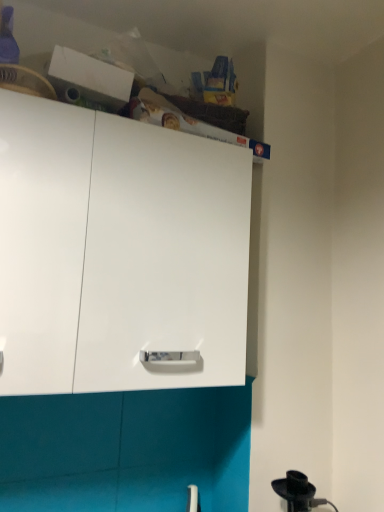
The height and width of the screenshot is (512, 384). What do you see at coordinates (118, 252) in the screenshot?
I see `white glossy cabinet at upper left` at bounding box center [118, 252].

At what (x,y) coordinates should I click in order to perform the action: click on white glossy cabinet at upper left. Please return your answer as a coordinate pair (x, y). The image size is (384, 512). Looking at the image, I should click on (118, 252).

Locate an element on the screen. white glossy cabinet at upper left is located at coordinates (118, 252).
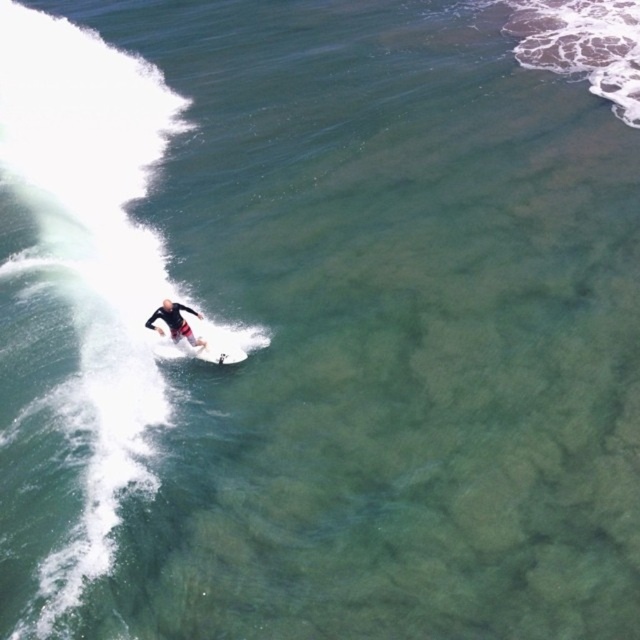
Question: Does white foam surfboard at center appear under black wetsuit surfer at center?

Choices:
 (A) yes
 (B) no

Answer: (A)

Question: Which point is closer to the camera taking this photo?

Choices:
 (A) (163, 339)
 (B) (156, 316)

Answer: (B)

Question: Is white foam surfboard at center to the right of black wetsuit surfer at center from the viewer's perspective?

Choices:
 (A) yes
 (B) no

Answer: (A)

Question: Does white foam surfboard at center appear under black wetsuit surfer at center?

Choices:
 (A) no
 (B) yes

Answer: (B)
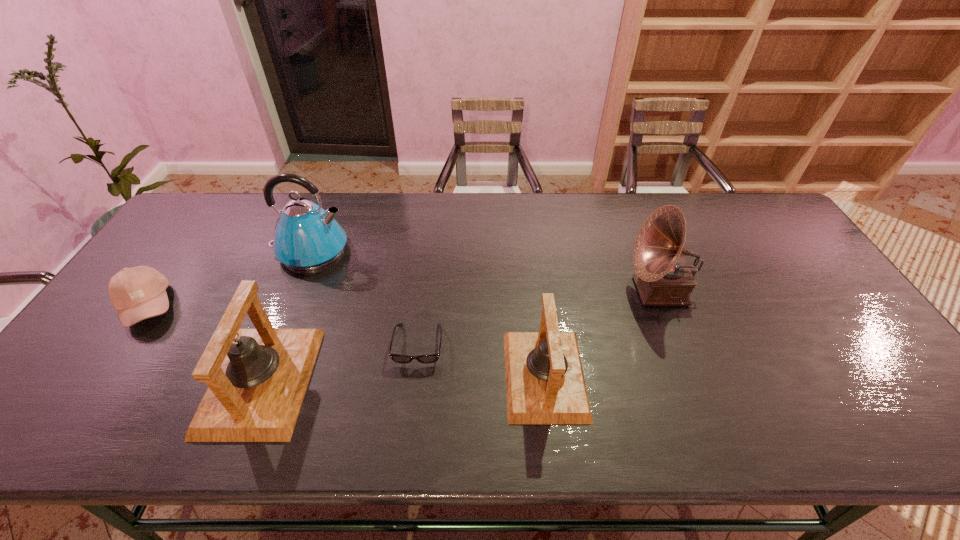
Locate an element on the screen. the left bell is located at coordinates (257, 378).

Find the location of a particular element. The width and height of the screenshot is (960, 540). the third tallest object is located at coordinates (257, 378).

Locate an element on the screen. the fifth object from left to right is located at coordinates (545, 384).

Find the location of `the right bell`. the right bell is located at coordinates (545, 384).

You are a GUI agent. You are given a task and a screenshot of the screen. Output one action in this format:
    pyautogui.click(x=<x>, y=<y>)
    Task: Click on the kettle
    This screenshot has height=540, width=960.
    Given the screenshot: What is the action you would take?
    pyautogui.click(x=307, y=237)

This screenshot has width=960, height=540. I want to click on the rightmost object, so click(663, 279).

You are a GUI agent. You are given a task and a screenshot of the screen. Output one action in this format:
    pyautogui.click(x=<x>, y=<y>)
    Task: Click on the baseball cap
    The image size is (960, 540).
    Given the screenshot: What is the action you would take?
    pyautogui.click(x=137, y=293)

The width and height of the screenshot is (960, 540). What are the coordinates of `the leftmost object` in the screenshot? It's located at (137, 293).

Identify the location of the third object from right to left. The width and height of the screenshot is (960, 540). (426, 359).

I want to click on spectacles, so click(426, 359).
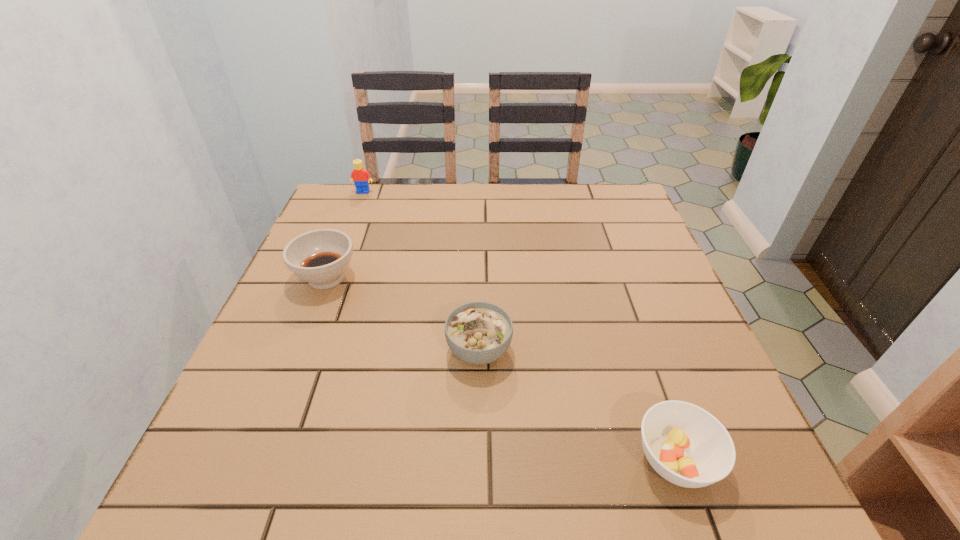
This screenshot has width=960, height=540. Find the location of `vacant space at the near edge of the desktop`. vacant space at the near edge of the desktop is located at coordinates (453, 491).

The image size is (960, 540). Find the location of `vacant point at the left edge`. vacant point at the left edge is located at coordinates (224, 418).

The width and height of the screenshot is (960, 540). Find the location of `vacant space at the right edge`. vacant space at the right edge is located at coordinates (636, 319).

This screenshot has width=960, height=540. I want to click on blank space at the far left corner of the desktop, so [x=336, y=184].

At what (x,y) coordinates should I click in order to perform the action: click on free space at the far right corner of the desktop. Please return your answer as a coordinate pair (x, y). The width and height of the screenshot is (960, 540). Looking at the image, I should click on (580, 200).

This screenshot has height=540, width=960. I want to click on free space between the rightmost object and the second farthest object, so click(501, 369).

The width and height of the screenshot is (960, 540). I want to click on vacant region between the farthest object and the nearest soup bowl, so click(x=519, y=326).

At what (x,y) coordinates should I click in order to perform the action: click on blank region between the second soup bowl from right to left and the shortest object. Please return your answer as a coordinate pair (x, y). This screenshot has width=960, height=540. Looking at the image, I should click on (577, 405).

At what (x,y) coordinates should I click in order to perform the action: click on free space between the third nearest object and the nearest object. Please return your answer as a coordinate pair (x, y). This screenshot has height=540, width=960. Looking at the image, I should click on 501,369.

Find the location of a particular element. empty space that is in between the third object from left to right and the nearest object is located at coordinates (577, 405).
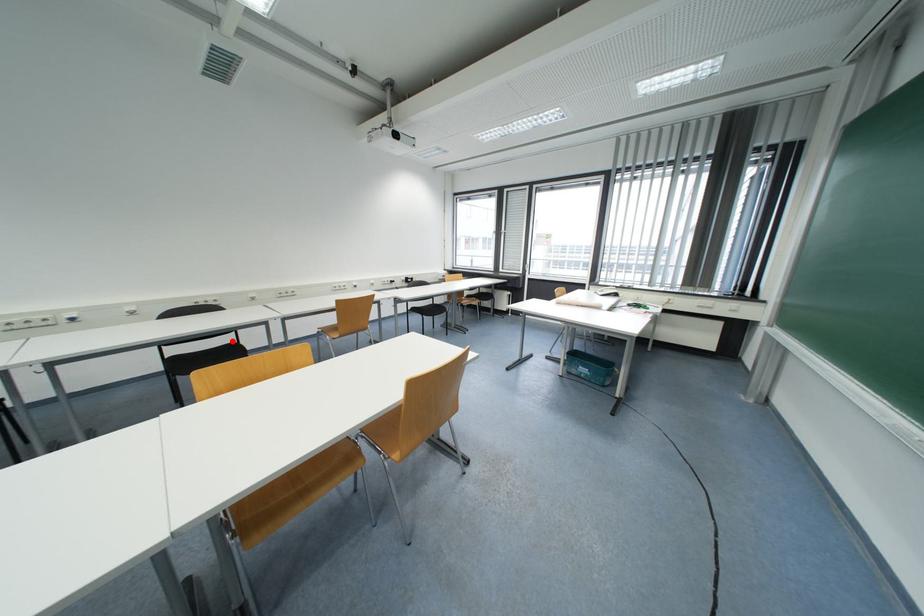
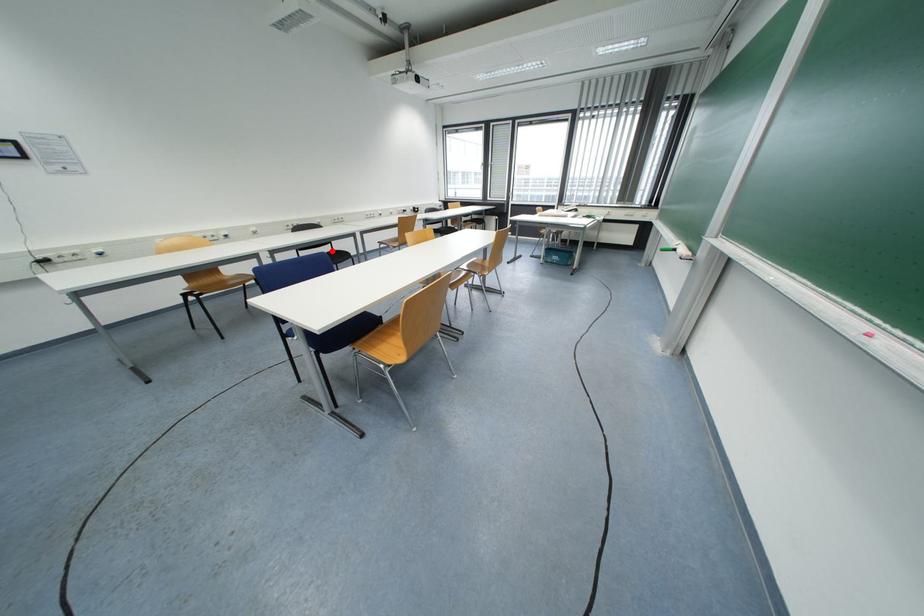
Consider the image. I am providing you with two images of the same scene from different viewpoints. A red point is marked on the first image and another point is marked on the second image. Is the red point in image1 aligned with the point shown in image2?

Yes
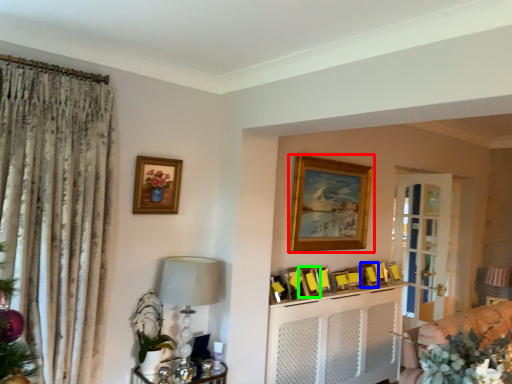
Question: Based on their relative distances, which object is farther from picture frame (highlighted by a red box)? Choose from picture frame (highlighted by a blue box) and picture frame (highlighted by a green box).

Choices:
 (A) picture frame
 (B) picture frame

Answer: (A)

# Aim of the task
Copy out all of the records above word for word, leaving out the pictures.

# Written reply
The height and width of the screenshot is (512, 384). What do you see at coordinates (118, 252) in the screenshot?
I see `white glossy cabinet at upper left` at bounding box center [118, 252].

At what (x,y) coordinates should I click in order to perform the action: click on white glossy cabinet at upper left. Please return your answer as a coordinate pair (x, y). The image size is (384, 512). Looking at the image, I should click on (118, 252).

Locate an element on the screen. white glossy cabinet at upper left is located at coordinates (118, 252).
Question: Does white foam surfboard at center appear under black wetsuit surfer at center?

Choices:
 (A) yes
 (B) no

Answer: (A)

Question: Which point is closer to the camera taking this photo?

Choices:
 (A) (163, 339)
 (B) (156, 316)

Answer: (B)

Question: Is white foam surfboard at center to the right of black wetsuit surfer at center from the viewer's perspective?

Choices:
 (A) yes
 (B) no

Answer: (A)

Question: Does white foam surfboard at center appear under black wetsuit surfer at center?

Choices:
 (A) no
 (B) yes

Answer: (B)
Locate an element on the screen. the left bell is located at coordinates (257, 378).

Find the location of a particular element. The width and height of the screenshot is (960, 540). the third tallest object is located at coordinates (257, 378).

Locate an element on the screen. the fifth object from left to right is located at coordinates (545, 384).

Find the location of `the right bell`. the right bell is located at coordinates (545, 384).

You are a GUI agent. You are given a task and a screenshot of the screen. Output one action in this format:
    pyautogui.click(x=<x>, y=<y>)
    Task: Click on the kettle
    This screenshot has height=540, width=960.
    Given the screenshot: What is the action you would take?
    pyautogui.click(x=307, y=237)

This screenshot has width=960, height=540. I want to click on the rightmost object, so click(663, 279).

You are a GUI agent. You are given a task and a screenshot of the screen. Output one action in this format:
    pyautogui.click(x=<x>, y=<y>)
    Task: Click on the baseball cap
    The image size is (960, 540).
    Given the screenshot: What is the action you would take?
    pyautogui.click(x=137, y=293)

The width and height of the screenshot is (960, 540). What are the coordinates of `the leftmost object` in the screenshot? It's located at (137, 293).

Identify the location of the third object from right to left. The width and height of the screenshot is (960, 540). (426, 359).

I want to click on spectacles, so click(426, 359).
This screenshot has width=960, height=540. Find the location of `vacant space at the near edge of the desktop`. vacant space at the near edge of the desktop is located at coordinates (453, 491).

The image size is (960, 540). Find the location of `vacant point at the left edge`. vacant point at the left edge is located at coordinates (224, 418).

The width and height of the screenshot is (960, 540). Find the location of `vacant space at the right edge`. vacant space at the right edge is located at coordinates (636, 319).

This screenshot has width=960, height=540. I want to click on blank space at the far left corner of the desktop, so [x=336, y=184].

At what (x,y) coordinates should I click in order to perform the action: click on free space at the far right corner of the desktop. Please return your answer as a coordinate pair (x, y). The width and height of the screenshot is (960, 540). Looking at the image, I should click on (580, 200).

This screenshot has height=540, width=960. I want to click on free space between the rightmost object and the second farthest object, so click(501, 369).

The width and height of the screenshot is (960, 540). I want to click on vacant region between the farthest object and the nearest soup bowl, so click(x=519, y=326).

At what (x,y) coordinates should I click in order to perform the action: click on blank region between the second soup bowl from right to left and the shortest object. Please return your answer as a coordinate pair (x, y). This screenshot has width=960, height=540. Looking at the image, I should click on (577, 405).

At what (x,y) coordinates should I click in order to perform the action: click on free space between the third nearest object and the nearest object. Please return your answer as a coordinate pair (x, y). This screenshot has height=540, width=960. Looking at the image, I should click on 501,369.

Find the location of a particular element. empty space that is in between the third object from left to right and the nearest object is located at coordinates (577, 405).
Consider the image. I am providing you with two images of the same scene from different viewpoints. A red point is marked on the first image and another point is marked on the second image. Is the red point in image1 aligned with the point shown in image2?

Yes
Question: Based on their relative distances, which object is farther from picture frame (highlighted by a red box)? Choose from picture frame (highlighted by a blue box) and picture frame (highlighted by a green box).

Choices:
 (A) picture frame
 (B) picture frame

Answer: (A)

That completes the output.